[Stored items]

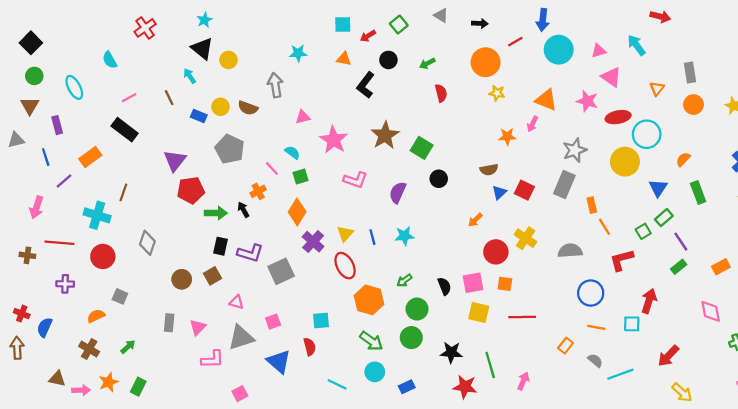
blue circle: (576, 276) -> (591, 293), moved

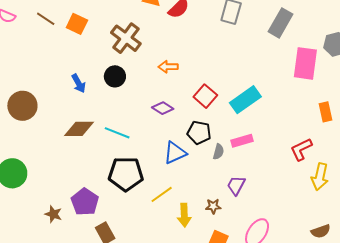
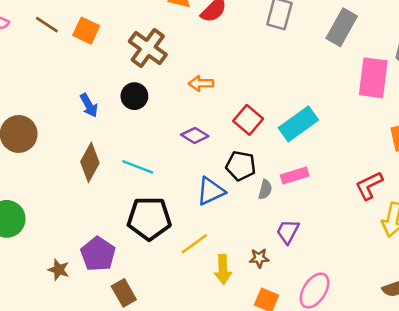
brown diamond: (79, 129) -> (90, 162), turned -60

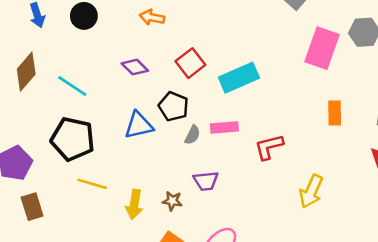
red L-shape: (369, 186) -> (269, 147), moved
purple trapezoid: (288, 231) -> (206, 181), turned -136
yellow line: (194, 244) -> (92, 184), moved, turned 40

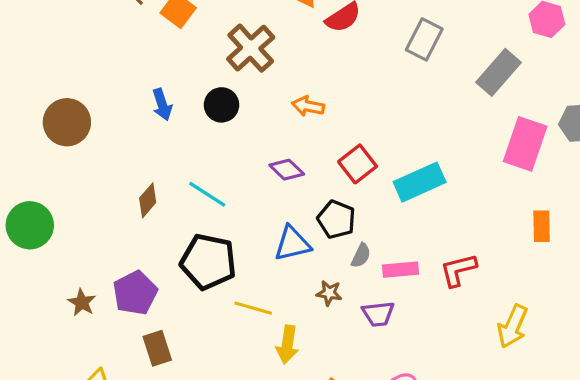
brown diamond: (26, 72) -> (148, 200), moved, size x0.7
pink rectangle: (224, 127) -> (401, 270), moved
yellow line: (92, 184) -> (253, 308), moved
brown star: (172, 201) -> (329, 293), moved

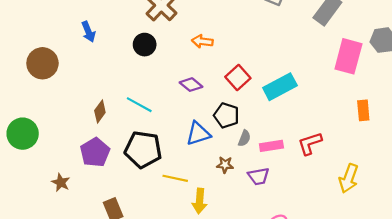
blue arrow: (162, 105) -> (88, 32), moved
purple pentagon: (135, 293) -> (95, 152), moved

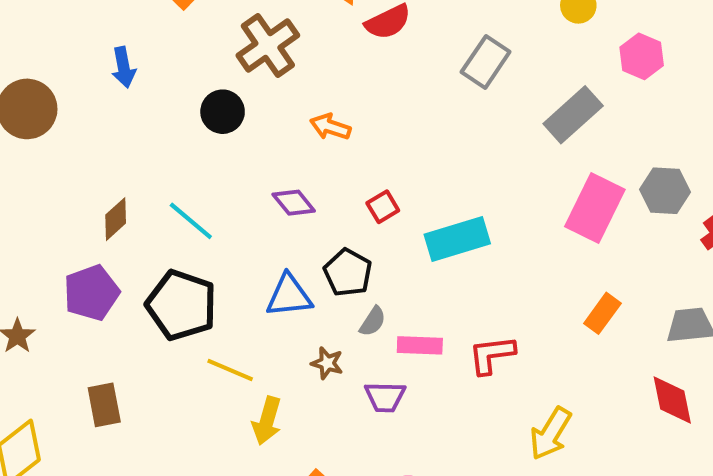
red square: (238, 78) -> (383, 207), size x0.7
orange rectangle: (363, 110) -> (602, 313), turned 30

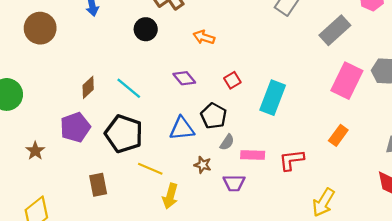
cyan rectangle: (457, 239) -> (273, 98), turned -52
orange rectangle: (602, 313) -> (338, 135), moved
brown rectangle: (104, 405) -> (98, 185), moved

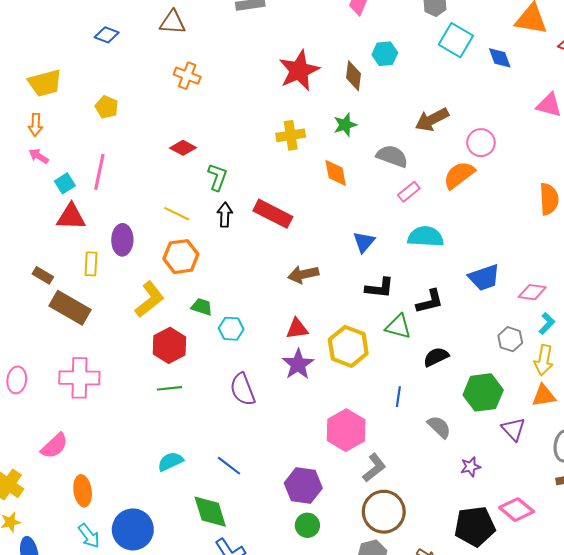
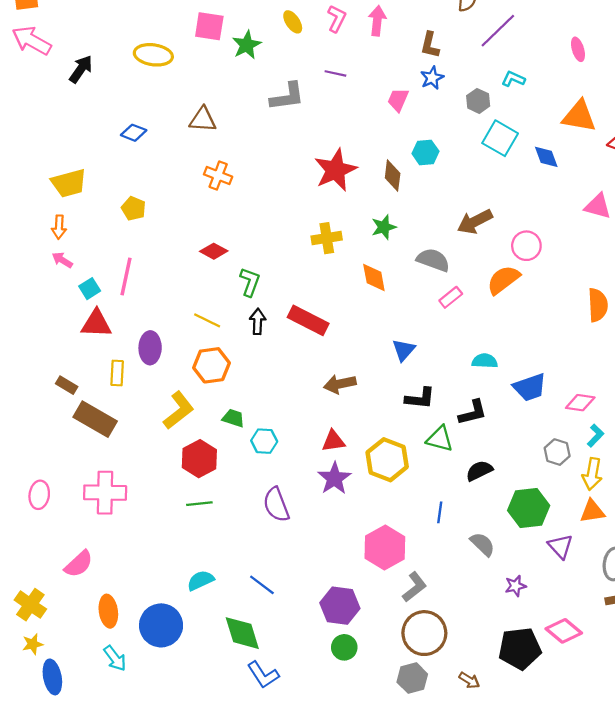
cyan semicircle: (426, 237) -> (485, 361), moved, size x0.7
blue circle: (133, 529) -> (161, 625), moved

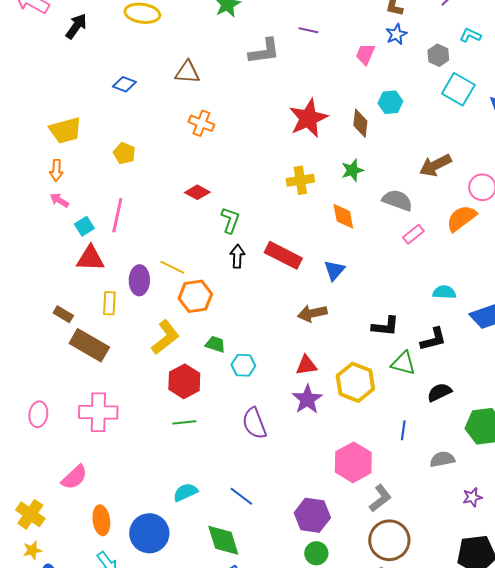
yellow line: (207, 320) -> (172, 267), moved
blue triangle: (404, 350) -> (334, 270), moved
gray semicircle: (483, 544) -> (442, 459), turned -55

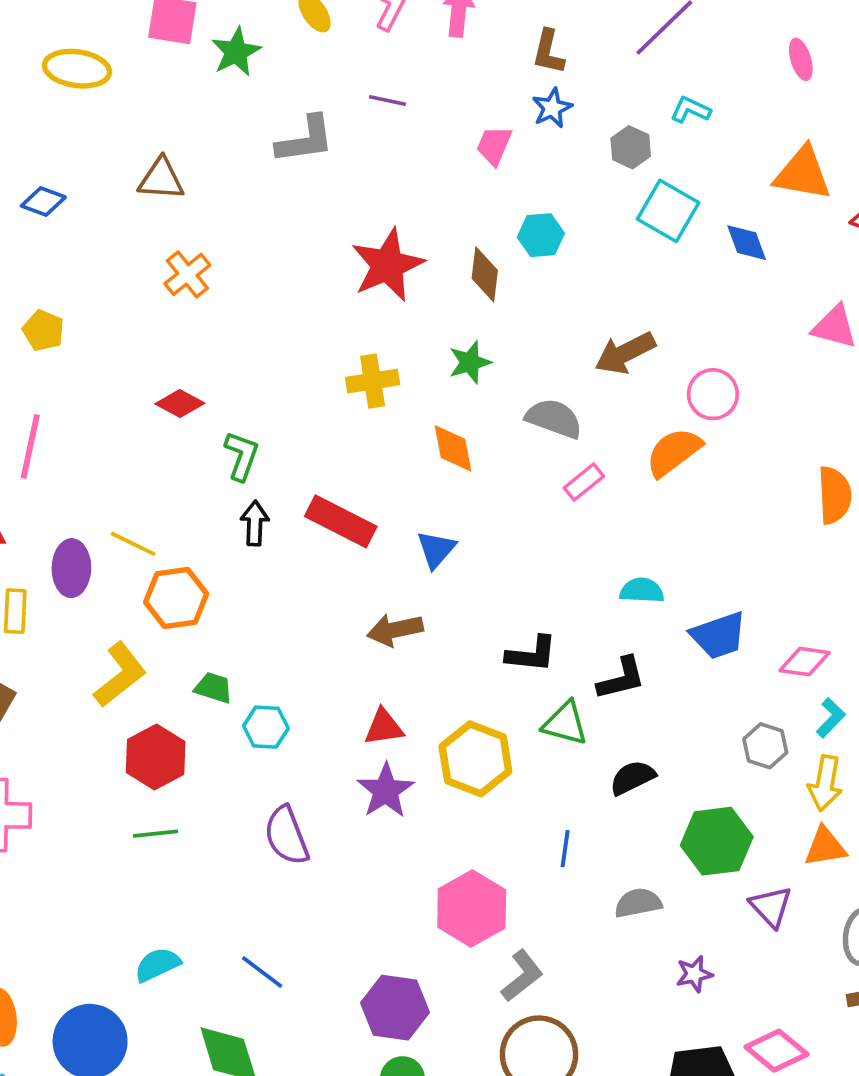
orange cross: (201, 123) -> (187, 274), turned 30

(Instructions to follow)
Exclude the pictures and repeat every other part of the records word for word.

(Task output)
blue circle: (576, 276) -> (591, 293), moved

brown diamond: (79, 129) -> (90, 162), turned -60

red L-shape: (369, 186) -> (269, 147), moved
purple trapezoid: (288, 231) -> (206, 181), turned -136
yellow line: (194, 244) -> (92, 184), moved, turned 40

brown diamond: (26, 72) -> (148, 200), moved, size x0.7
pink rectangle: (224, 127) -> (401, 270), moved
yellow line: (92, 184) -> (253, 308), moved
brown star: (172, 201) -> (329, 293), moved

blue arrow: (162, 105) -> (88, 32), moved
purple pentagon: (135, 293) -> (95, 152), moved

red square: (238, 78) -> (383, 207), size x0.7
orange rectangle: (363, 110) -> (602, 313), turned 30

cyan rectangle: (457, 239) -> (273, 98), turned -52
orange rectangle: (602, 313) -> (338, 135), moved
brown rectangle: (104, 405) -> (98, 185), moved

cyan semicircle: (426, 237) -> (485, 361), moved, size x0.7
blue circle: (133, 529) -> (161, 625), moved

yellow line: (207, 320) -> (172, 267), moved
blue triangle: (404, 350) -> (334, 270), moved
gray semicircle: (483, 544) -> (442, 459), turned -55

orange cross: (201, 123) -> (187, 274), turned 30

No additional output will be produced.